=== Begin Enclosure ===

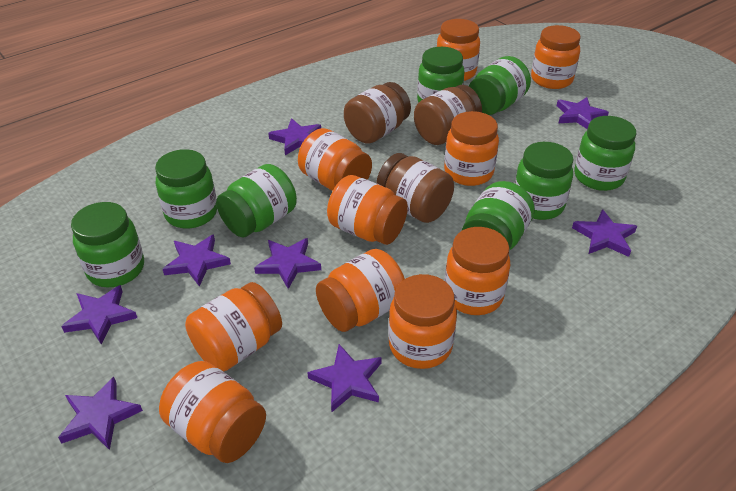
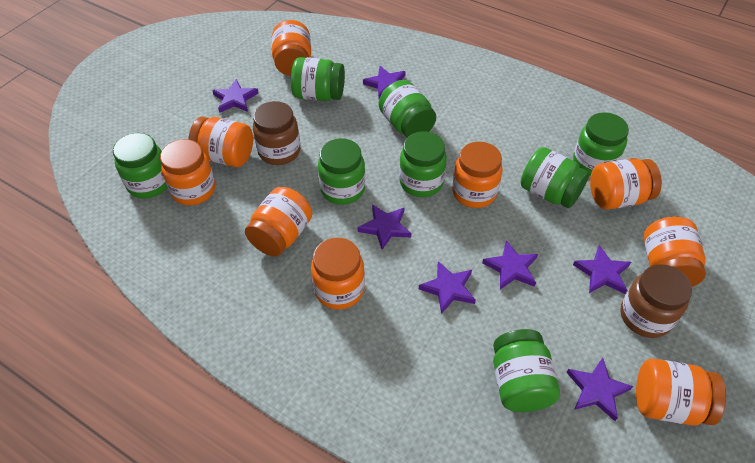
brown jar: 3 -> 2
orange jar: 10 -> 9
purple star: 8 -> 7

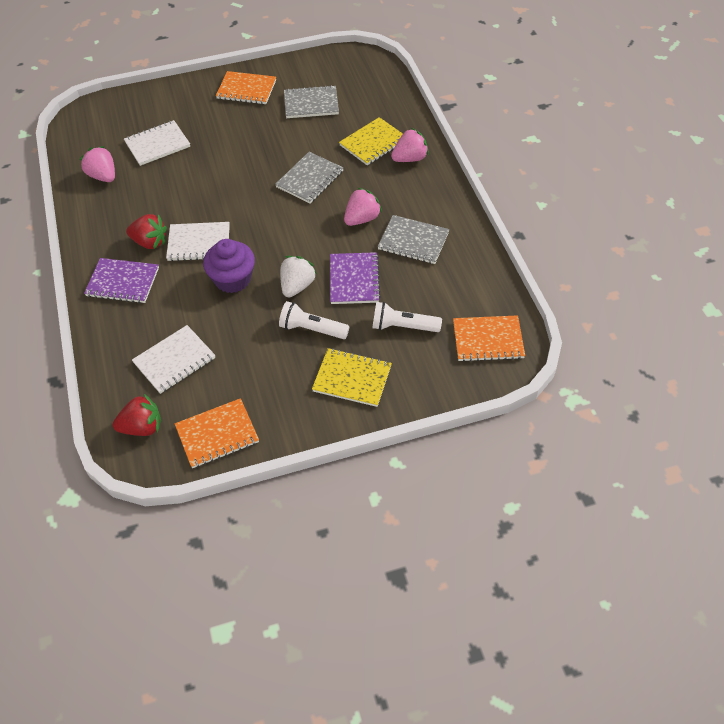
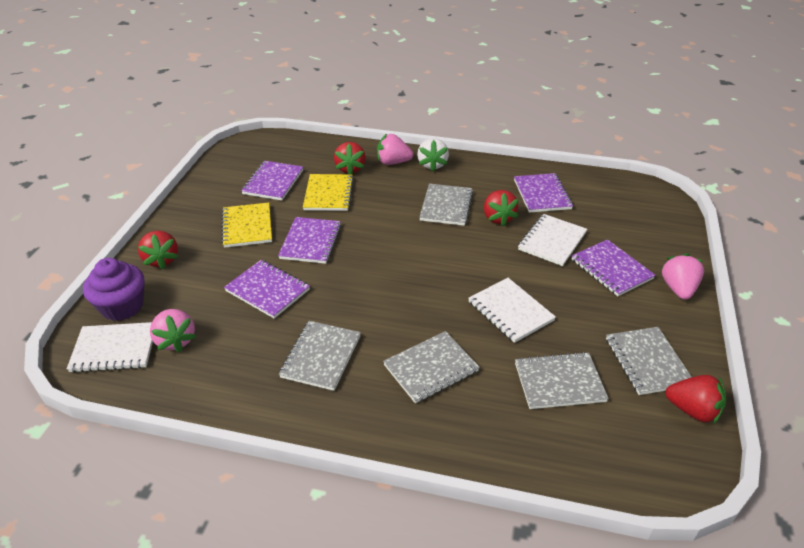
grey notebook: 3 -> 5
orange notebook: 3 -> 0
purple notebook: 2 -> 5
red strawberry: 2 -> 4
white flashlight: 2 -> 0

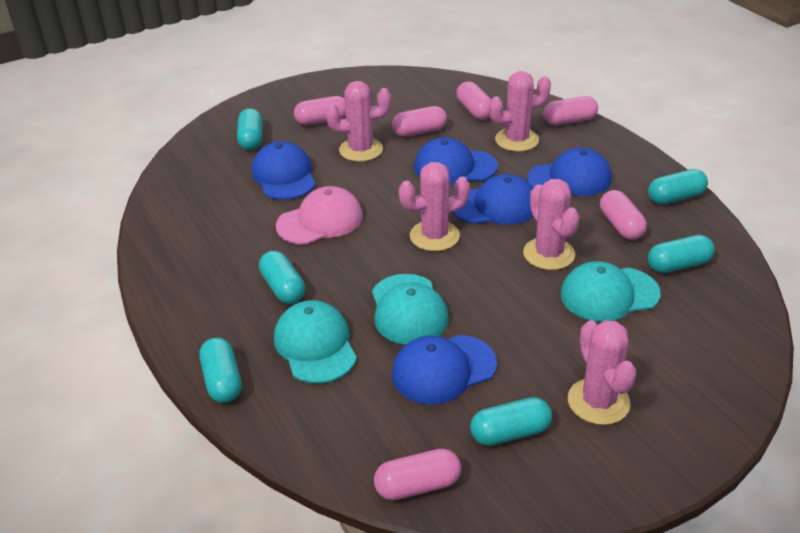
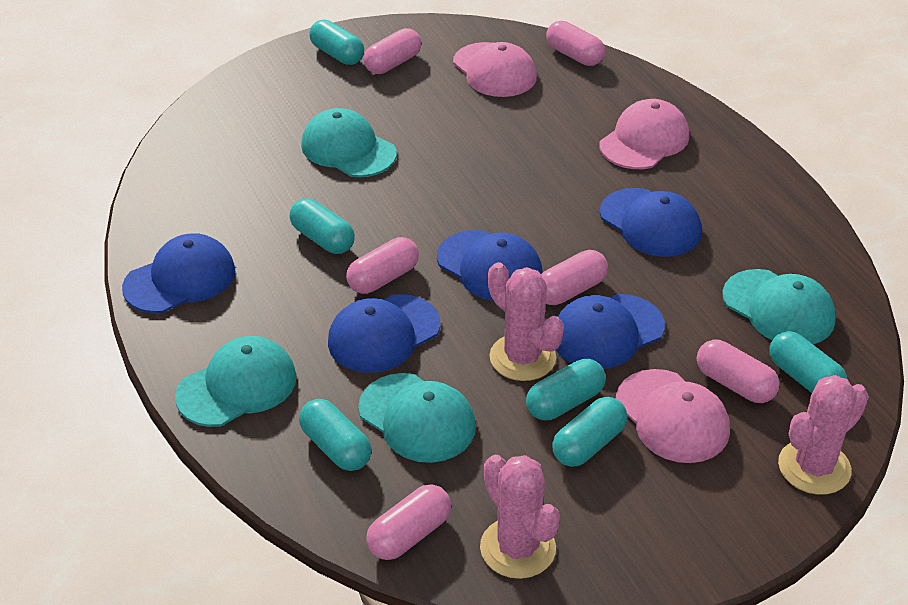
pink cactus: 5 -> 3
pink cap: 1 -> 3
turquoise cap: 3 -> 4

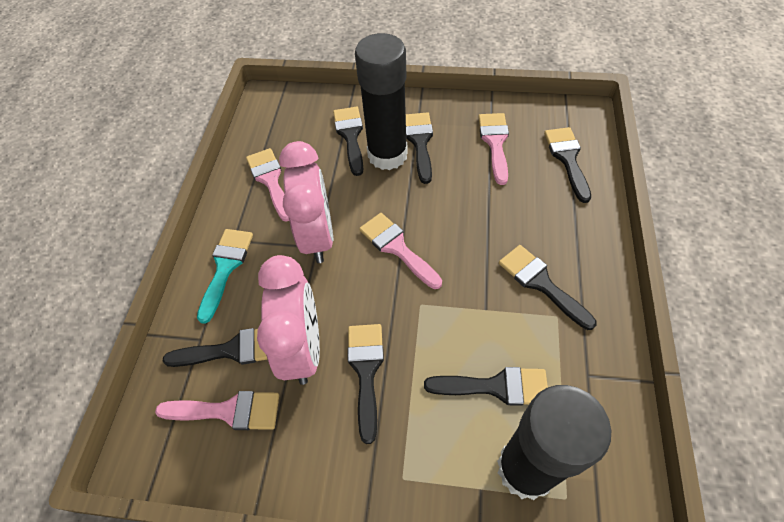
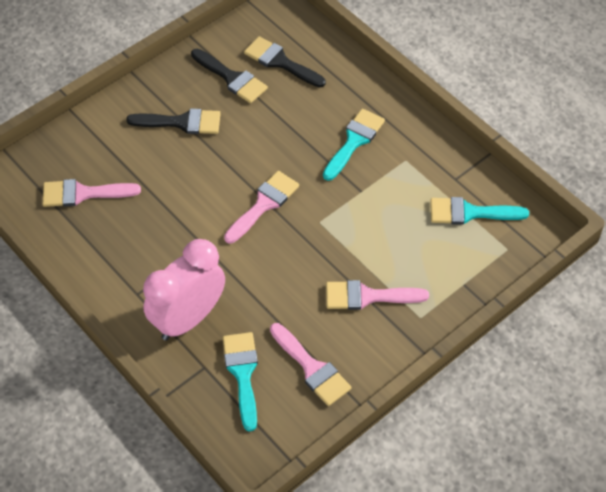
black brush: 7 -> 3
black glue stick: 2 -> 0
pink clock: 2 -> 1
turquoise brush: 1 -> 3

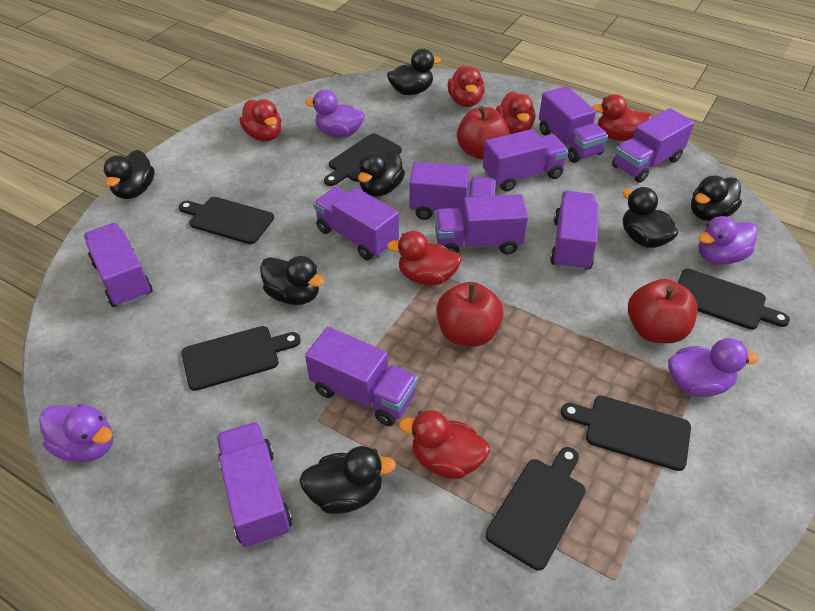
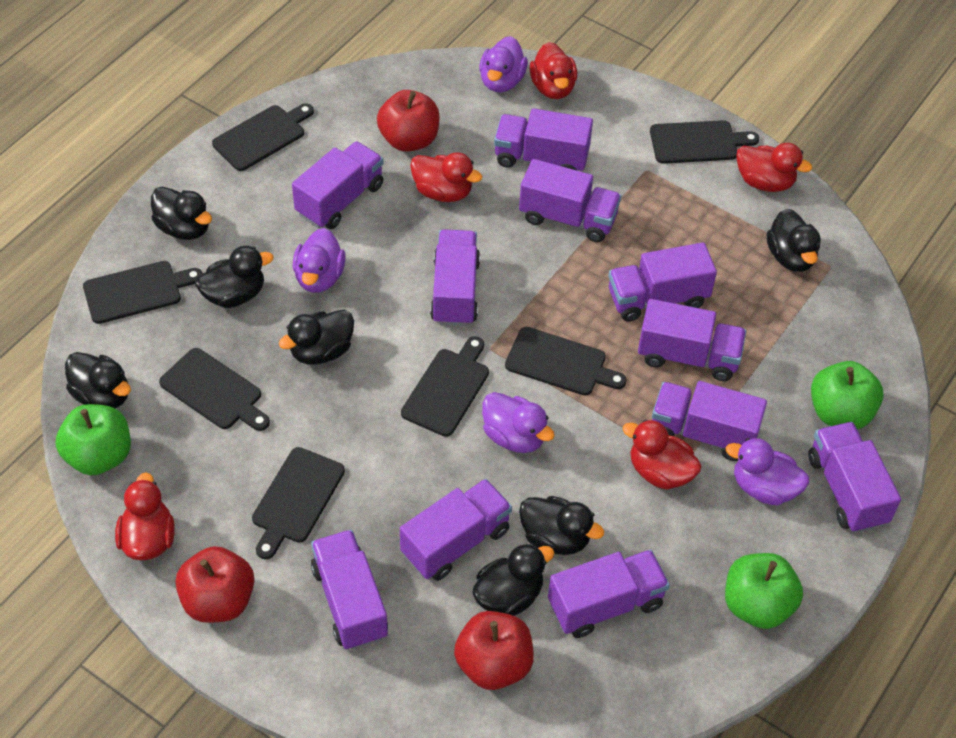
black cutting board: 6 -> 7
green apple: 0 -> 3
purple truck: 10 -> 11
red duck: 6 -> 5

=== End Enclosure ===

# Aim of the task
Go through the data above and find the lines with the word "notebook". Copy each of those lines.

# Exercise result
grey notebook: 3 -> 5
orange notebook: 3 -> 0
purple notebook: 2 -> 5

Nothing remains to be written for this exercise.